■ RECORDS SUPPLIED:
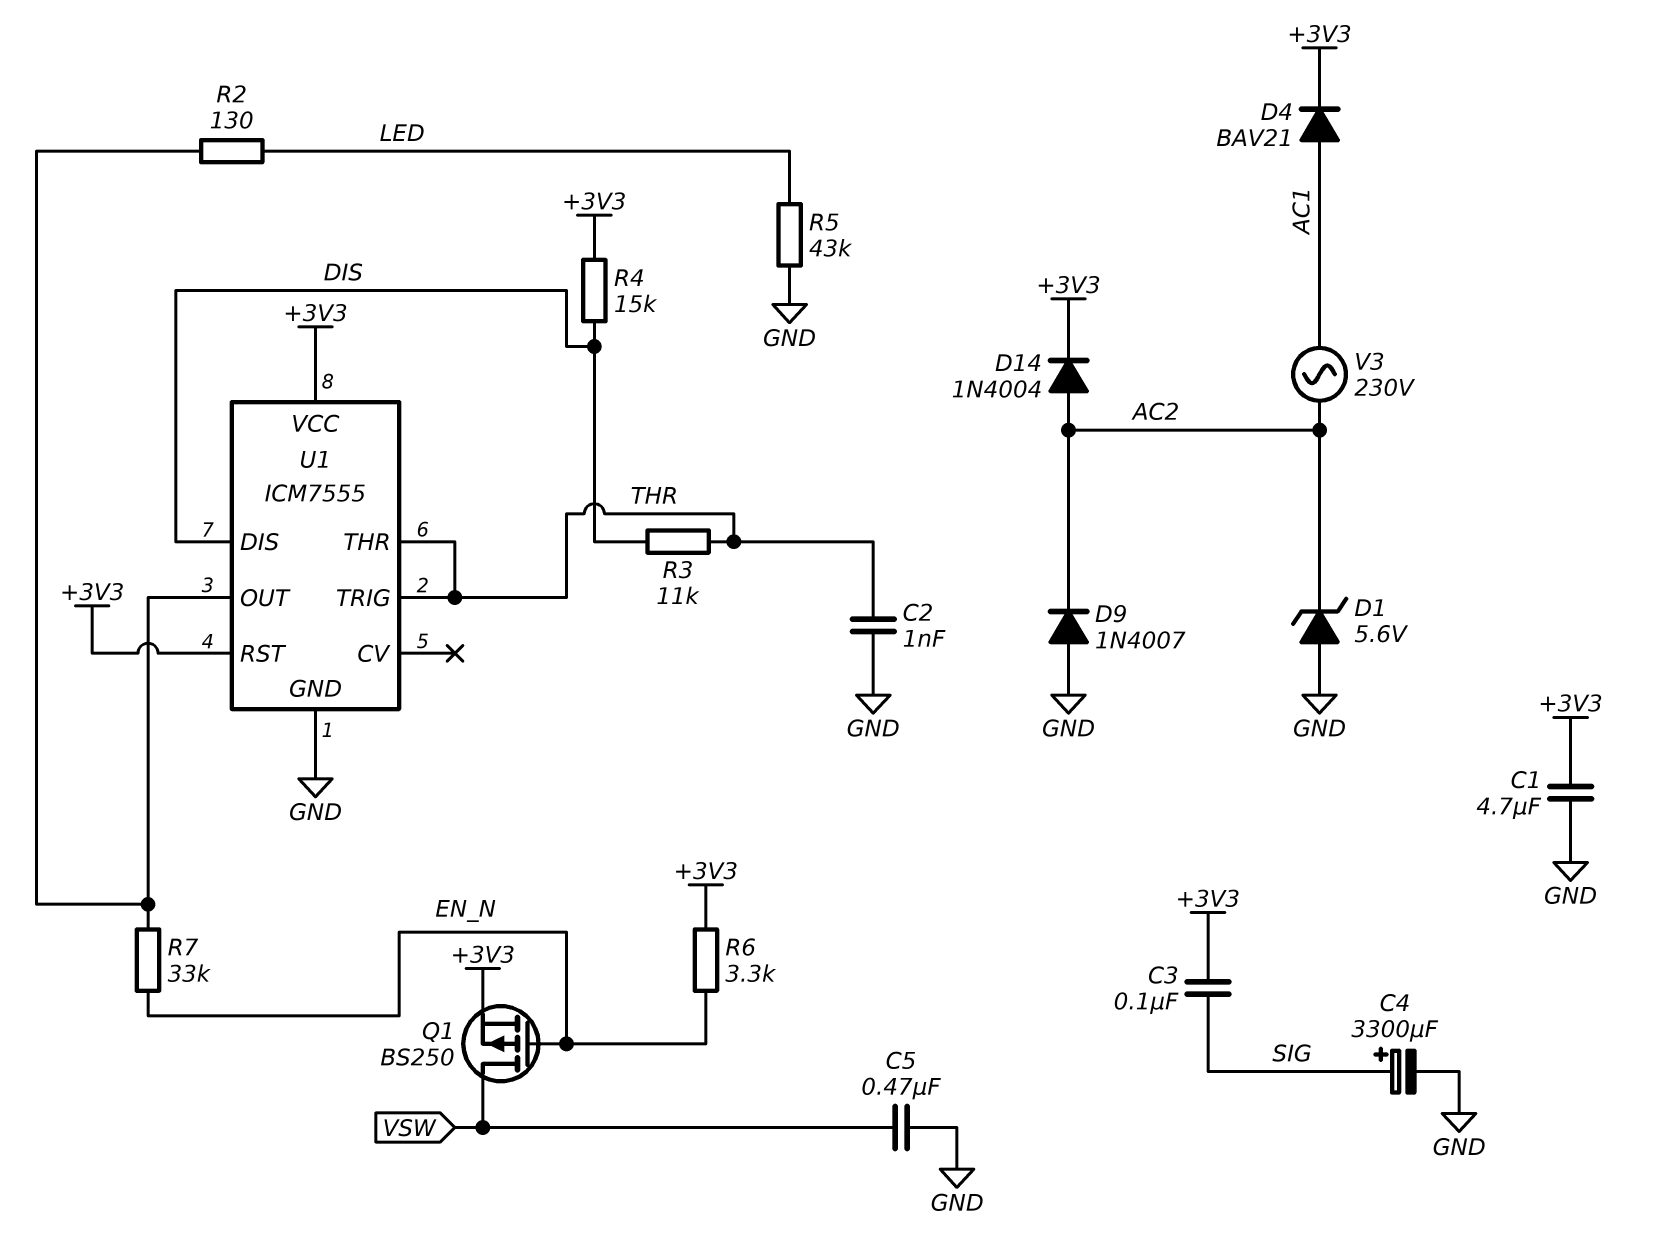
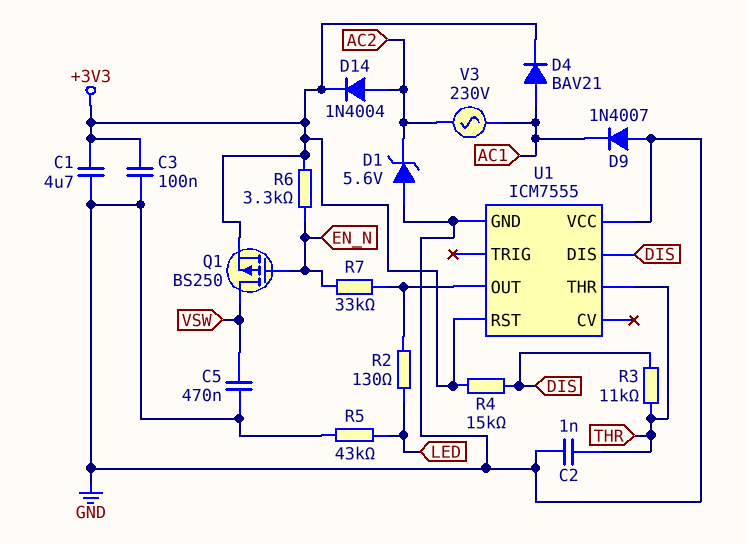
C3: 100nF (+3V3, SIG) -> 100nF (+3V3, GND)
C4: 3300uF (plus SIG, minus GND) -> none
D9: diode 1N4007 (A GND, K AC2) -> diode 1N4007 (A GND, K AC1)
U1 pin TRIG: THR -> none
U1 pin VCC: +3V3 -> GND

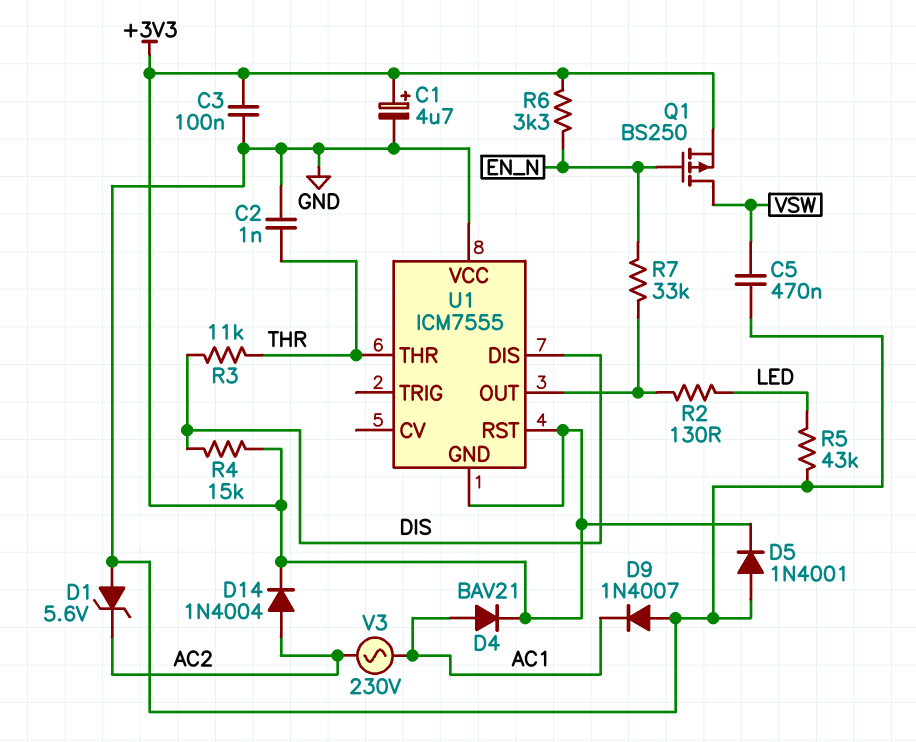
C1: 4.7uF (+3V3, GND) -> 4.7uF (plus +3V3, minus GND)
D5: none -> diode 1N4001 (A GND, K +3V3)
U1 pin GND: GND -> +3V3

■ YOUR INSTRUCTIONS:
Search the data above for the string "minus". Report every line where it is found.

■ RESPONSE AREA:
C4: 3300uF (plus SIG, minus GND) -> none
C1: 4.7uF (+3V3, GND) -> 4.7uF (plus +3V3, minus GND)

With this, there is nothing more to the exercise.